BEGIN RECORDS FOR THIS EXERCISE

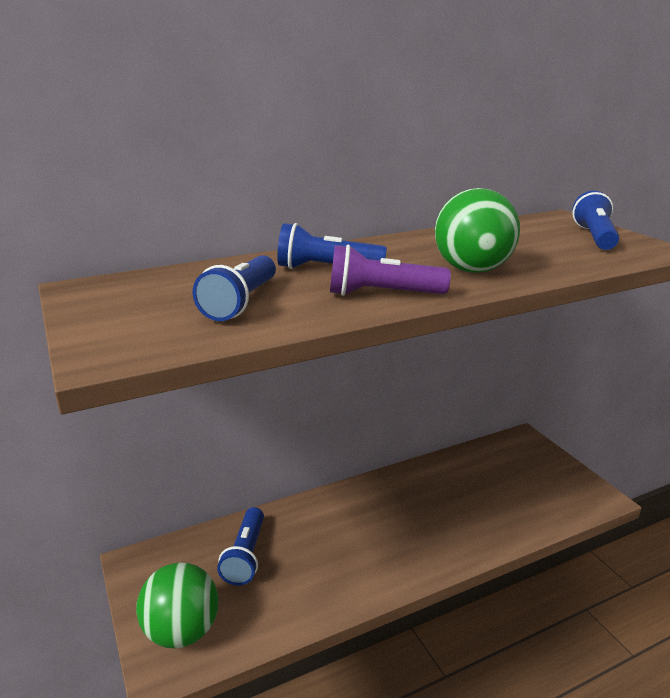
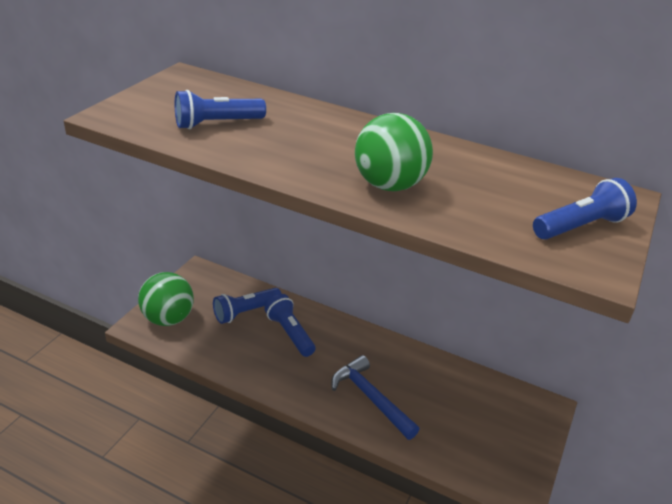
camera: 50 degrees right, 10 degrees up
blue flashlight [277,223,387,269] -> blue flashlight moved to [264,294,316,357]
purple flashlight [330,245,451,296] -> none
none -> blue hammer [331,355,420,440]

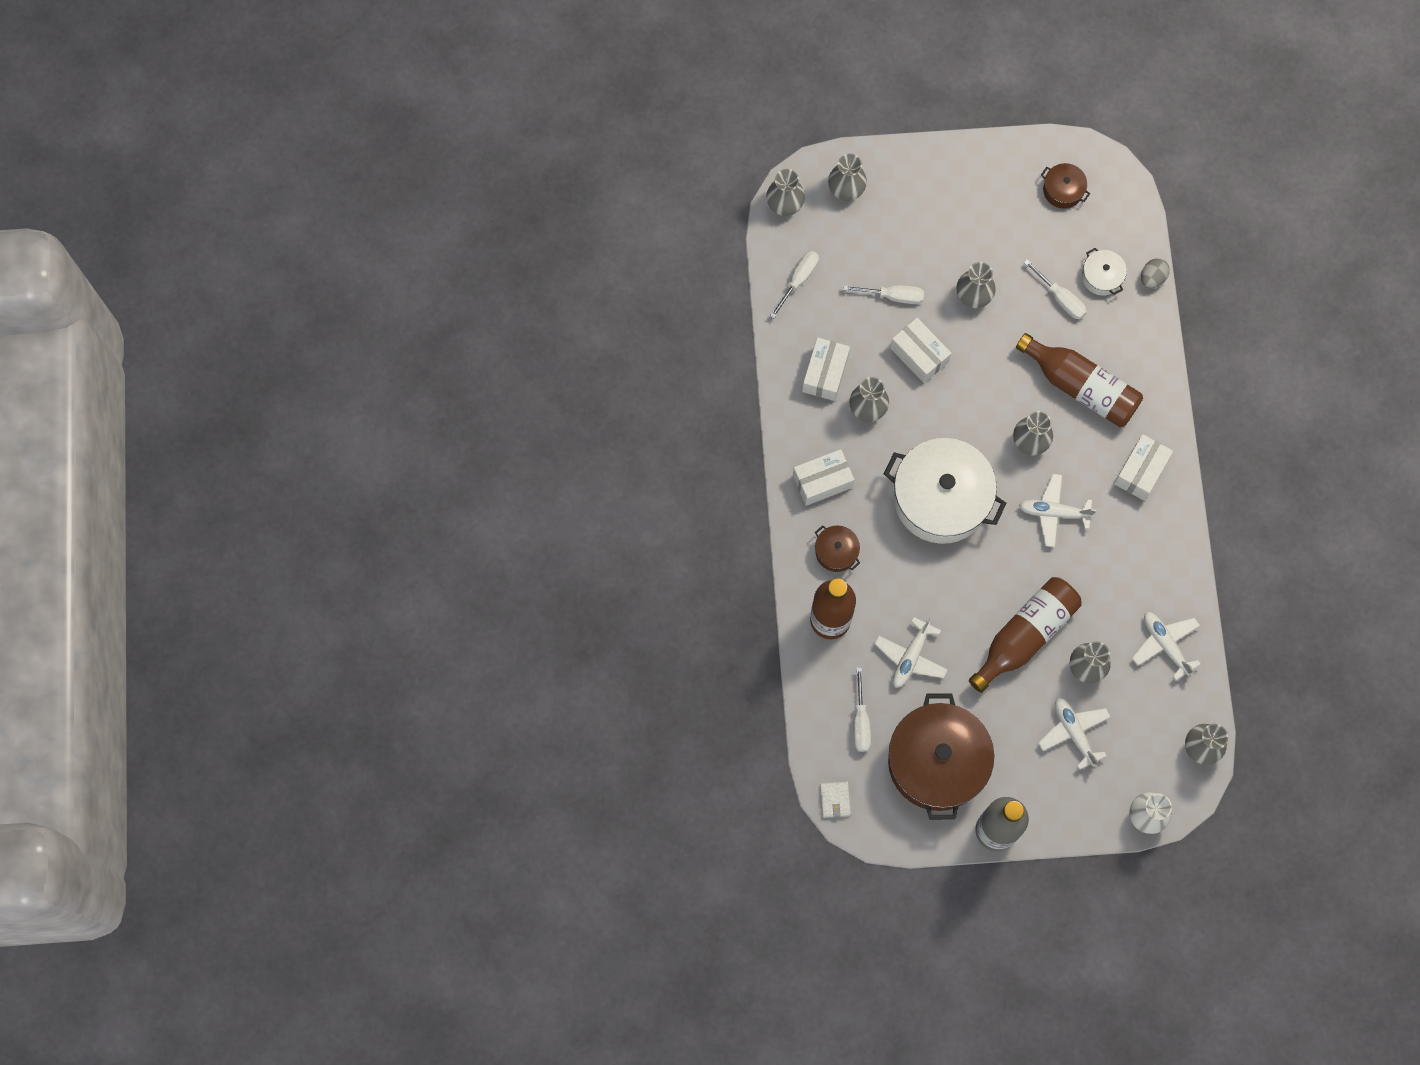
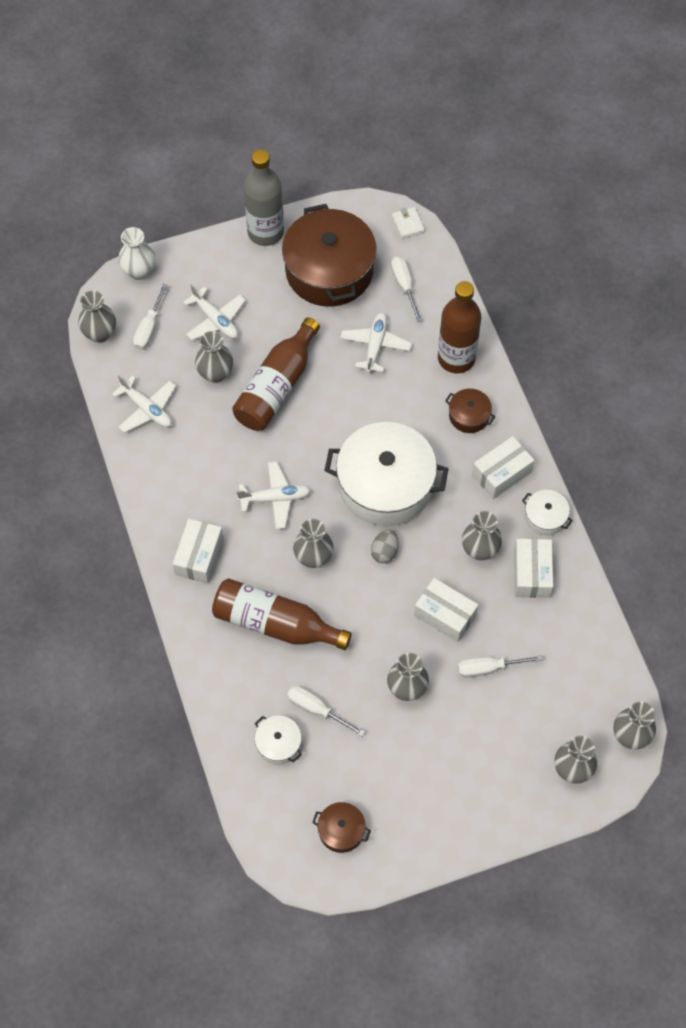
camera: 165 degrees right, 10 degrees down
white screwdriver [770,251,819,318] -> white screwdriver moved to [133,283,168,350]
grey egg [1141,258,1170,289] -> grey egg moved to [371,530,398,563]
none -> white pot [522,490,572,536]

END RECORDS FOR THIS EXERCISE

* **ACTION ITEM**: Leave out every picture and copy, exactly as written, the lines from the one with "none -> blue hammer [331,355,420,440]" through the end of the records above.

* **PROBLEM SOLUTION**:
none -> blue hammer [331,355,420,440]

camera: 165 degrees right, 10 degrees down
white screwdriver [770,251,819,318] -> white screwdriver moved to [133,283,168,350]
grey egg [1141,258,1170,289] -> grey egg moved to [371,530,398,563]
none -> white pot [522,490,572,536]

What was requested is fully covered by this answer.